(Beginning of Records for this task)
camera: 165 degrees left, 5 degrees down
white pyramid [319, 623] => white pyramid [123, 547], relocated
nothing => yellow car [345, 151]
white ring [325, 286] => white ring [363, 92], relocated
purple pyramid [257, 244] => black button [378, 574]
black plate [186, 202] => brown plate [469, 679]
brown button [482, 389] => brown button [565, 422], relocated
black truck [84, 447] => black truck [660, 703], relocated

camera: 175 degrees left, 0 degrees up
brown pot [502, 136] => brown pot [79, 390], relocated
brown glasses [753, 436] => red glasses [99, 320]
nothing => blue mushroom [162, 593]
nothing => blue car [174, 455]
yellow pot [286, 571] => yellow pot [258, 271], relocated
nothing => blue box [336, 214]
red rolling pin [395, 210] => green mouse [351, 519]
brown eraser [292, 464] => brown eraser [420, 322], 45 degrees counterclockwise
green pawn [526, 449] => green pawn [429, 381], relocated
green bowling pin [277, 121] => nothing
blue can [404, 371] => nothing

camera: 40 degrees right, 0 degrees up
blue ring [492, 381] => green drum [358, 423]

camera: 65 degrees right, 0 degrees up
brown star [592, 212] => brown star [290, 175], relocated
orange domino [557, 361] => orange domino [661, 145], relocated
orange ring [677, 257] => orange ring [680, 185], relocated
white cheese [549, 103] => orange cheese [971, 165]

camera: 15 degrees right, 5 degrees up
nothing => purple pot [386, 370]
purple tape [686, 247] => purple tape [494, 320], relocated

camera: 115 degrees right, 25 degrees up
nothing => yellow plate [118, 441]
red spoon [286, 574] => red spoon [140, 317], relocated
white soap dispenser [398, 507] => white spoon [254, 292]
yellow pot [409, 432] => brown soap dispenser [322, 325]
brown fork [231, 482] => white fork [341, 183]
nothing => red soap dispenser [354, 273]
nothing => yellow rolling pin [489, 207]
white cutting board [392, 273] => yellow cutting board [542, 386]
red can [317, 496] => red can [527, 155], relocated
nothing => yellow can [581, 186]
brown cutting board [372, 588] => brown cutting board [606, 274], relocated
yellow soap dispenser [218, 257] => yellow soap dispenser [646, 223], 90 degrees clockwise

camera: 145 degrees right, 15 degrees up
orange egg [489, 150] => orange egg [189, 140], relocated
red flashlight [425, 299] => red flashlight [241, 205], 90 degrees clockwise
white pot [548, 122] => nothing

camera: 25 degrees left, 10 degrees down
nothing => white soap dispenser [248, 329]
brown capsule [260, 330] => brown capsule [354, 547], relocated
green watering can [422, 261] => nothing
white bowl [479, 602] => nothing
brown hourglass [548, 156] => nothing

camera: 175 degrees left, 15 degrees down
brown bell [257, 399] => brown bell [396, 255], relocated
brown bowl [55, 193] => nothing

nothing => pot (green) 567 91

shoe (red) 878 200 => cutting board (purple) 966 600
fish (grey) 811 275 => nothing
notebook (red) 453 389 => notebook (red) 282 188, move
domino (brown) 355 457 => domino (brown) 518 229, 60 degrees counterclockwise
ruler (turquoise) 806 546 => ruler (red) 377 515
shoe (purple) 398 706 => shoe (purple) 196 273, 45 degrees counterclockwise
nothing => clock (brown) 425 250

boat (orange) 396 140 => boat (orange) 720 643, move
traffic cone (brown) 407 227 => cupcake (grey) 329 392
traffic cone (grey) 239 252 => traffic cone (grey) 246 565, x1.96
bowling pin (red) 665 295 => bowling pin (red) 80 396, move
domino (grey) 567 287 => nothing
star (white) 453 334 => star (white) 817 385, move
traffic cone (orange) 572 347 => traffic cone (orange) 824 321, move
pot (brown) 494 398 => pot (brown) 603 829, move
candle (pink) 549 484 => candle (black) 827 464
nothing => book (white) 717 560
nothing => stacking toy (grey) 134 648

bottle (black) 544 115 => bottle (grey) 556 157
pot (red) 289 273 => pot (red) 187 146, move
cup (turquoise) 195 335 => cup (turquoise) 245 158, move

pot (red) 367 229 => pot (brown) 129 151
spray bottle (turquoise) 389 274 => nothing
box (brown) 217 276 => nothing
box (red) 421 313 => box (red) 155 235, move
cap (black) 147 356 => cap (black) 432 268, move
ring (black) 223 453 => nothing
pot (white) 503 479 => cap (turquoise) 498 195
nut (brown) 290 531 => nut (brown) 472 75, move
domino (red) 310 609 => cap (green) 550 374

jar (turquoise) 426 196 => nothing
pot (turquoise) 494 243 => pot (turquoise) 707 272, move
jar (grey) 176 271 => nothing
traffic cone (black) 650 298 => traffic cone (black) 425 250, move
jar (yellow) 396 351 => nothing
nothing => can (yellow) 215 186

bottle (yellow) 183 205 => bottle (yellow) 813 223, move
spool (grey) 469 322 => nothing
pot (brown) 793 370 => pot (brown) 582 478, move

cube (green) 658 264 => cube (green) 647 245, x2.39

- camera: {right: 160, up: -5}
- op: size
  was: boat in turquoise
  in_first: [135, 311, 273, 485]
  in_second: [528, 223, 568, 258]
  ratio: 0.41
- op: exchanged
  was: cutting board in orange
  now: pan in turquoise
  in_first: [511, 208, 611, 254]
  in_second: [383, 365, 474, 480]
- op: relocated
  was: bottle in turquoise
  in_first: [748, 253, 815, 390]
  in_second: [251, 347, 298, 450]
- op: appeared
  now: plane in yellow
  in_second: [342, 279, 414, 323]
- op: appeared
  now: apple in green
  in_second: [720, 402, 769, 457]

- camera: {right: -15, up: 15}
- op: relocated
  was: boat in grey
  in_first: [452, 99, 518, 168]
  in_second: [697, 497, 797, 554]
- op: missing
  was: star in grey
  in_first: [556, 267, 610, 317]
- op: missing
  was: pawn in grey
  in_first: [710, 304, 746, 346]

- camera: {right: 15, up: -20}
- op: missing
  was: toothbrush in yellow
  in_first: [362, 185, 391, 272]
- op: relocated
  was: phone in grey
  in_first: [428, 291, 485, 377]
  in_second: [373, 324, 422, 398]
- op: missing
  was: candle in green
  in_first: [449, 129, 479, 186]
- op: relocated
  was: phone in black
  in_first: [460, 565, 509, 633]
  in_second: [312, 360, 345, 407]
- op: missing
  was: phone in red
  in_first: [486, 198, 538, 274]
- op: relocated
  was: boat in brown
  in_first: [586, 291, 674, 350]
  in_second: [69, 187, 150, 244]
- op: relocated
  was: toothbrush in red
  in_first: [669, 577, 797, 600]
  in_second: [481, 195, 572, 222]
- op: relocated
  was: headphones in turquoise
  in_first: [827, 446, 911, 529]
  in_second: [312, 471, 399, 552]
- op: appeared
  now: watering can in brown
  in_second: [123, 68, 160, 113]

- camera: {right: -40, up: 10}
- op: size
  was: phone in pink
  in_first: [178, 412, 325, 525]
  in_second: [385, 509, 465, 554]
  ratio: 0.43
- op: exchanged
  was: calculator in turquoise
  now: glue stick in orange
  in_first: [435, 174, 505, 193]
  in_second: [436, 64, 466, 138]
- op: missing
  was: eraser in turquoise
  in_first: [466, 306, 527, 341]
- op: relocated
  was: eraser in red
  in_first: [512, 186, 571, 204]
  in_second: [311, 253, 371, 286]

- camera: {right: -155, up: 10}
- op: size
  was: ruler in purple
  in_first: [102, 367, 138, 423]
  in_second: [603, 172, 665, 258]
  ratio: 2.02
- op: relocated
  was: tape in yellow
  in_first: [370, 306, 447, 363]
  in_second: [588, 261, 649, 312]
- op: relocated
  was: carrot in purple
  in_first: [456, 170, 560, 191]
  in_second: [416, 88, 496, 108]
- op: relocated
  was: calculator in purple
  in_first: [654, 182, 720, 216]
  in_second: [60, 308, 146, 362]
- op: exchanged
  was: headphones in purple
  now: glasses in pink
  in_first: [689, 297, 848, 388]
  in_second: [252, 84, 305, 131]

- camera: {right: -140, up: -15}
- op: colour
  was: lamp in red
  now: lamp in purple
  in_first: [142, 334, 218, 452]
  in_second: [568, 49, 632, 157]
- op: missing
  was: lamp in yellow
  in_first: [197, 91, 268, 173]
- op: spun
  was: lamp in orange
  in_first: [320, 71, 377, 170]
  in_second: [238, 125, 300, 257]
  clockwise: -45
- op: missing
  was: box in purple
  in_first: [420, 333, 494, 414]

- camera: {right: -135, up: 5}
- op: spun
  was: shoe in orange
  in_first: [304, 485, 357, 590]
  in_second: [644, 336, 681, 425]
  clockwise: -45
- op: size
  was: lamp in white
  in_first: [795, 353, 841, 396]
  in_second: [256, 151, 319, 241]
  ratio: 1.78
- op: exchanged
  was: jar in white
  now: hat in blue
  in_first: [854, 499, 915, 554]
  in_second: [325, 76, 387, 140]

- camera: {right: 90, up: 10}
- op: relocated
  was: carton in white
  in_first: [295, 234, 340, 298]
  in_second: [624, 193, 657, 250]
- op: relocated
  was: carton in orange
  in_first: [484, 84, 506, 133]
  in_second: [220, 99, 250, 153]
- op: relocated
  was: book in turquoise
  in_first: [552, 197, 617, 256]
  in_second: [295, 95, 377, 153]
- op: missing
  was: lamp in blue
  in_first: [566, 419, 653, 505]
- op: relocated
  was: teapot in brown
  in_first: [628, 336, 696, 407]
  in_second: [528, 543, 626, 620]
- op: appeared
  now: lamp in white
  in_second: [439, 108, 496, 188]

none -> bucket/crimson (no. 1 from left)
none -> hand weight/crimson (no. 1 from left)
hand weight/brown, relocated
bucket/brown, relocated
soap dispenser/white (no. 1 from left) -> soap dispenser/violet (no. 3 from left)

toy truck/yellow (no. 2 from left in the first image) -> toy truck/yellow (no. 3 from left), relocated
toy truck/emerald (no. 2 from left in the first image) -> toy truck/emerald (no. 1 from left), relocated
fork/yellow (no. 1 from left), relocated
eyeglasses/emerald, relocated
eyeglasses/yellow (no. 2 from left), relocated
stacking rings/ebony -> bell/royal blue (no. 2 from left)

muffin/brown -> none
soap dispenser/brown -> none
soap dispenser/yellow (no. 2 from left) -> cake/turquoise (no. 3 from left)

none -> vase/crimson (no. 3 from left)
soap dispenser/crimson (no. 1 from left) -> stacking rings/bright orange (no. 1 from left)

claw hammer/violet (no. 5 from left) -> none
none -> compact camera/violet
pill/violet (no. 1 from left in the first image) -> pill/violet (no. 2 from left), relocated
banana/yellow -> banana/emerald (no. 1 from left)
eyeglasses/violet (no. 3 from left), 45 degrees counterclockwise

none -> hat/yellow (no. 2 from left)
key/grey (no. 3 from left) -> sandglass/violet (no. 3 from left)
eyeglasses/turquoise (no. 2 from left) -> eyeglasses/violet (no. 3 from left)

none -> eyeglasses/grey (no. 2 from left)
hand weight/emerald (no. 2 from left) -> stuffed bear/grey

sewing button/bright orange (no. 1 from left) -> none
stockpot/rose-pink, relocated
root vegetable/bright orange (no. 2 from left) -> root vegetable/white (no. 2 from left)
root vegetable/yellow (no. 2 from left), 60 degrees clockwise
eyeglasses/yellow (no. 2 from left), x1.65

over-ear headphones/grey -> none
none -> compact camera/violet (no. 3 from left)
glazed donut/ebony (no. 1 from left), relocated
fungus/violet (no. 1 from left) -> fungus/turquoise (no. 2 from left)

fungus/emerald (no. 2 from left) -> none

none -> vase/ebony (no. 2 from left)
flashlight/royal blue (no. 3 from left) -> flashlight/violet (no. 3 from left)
(End of Records for this task)
- **What the exercise asks**
Reproduce the entries above exactly, but only the lines between the line holding "in_first: [135, 311, 273, 485]" and the line holding "now: apple in green", inclusive.

- **Exercise output**
  in_first: [135, 311, 273, 485]
  in_second: [528, 223, 568, 258]
  ratio: 0.41
- op: exchanged
  was: cutting board in orange
  now: pan in turquoise
  in_first: [511, 208, 611, 254]
  in_second: [383, 365, 474, 480]
- op: relocated
  was: bottle in turquoise
  in_first: [748, 253, 815, 390]
  in_second: [251, 347, 298, 450]
- op: appeared
  now: plane in yellow
  in_second: [342, 279, 414, 323]
- op: appeared
  now: apple in green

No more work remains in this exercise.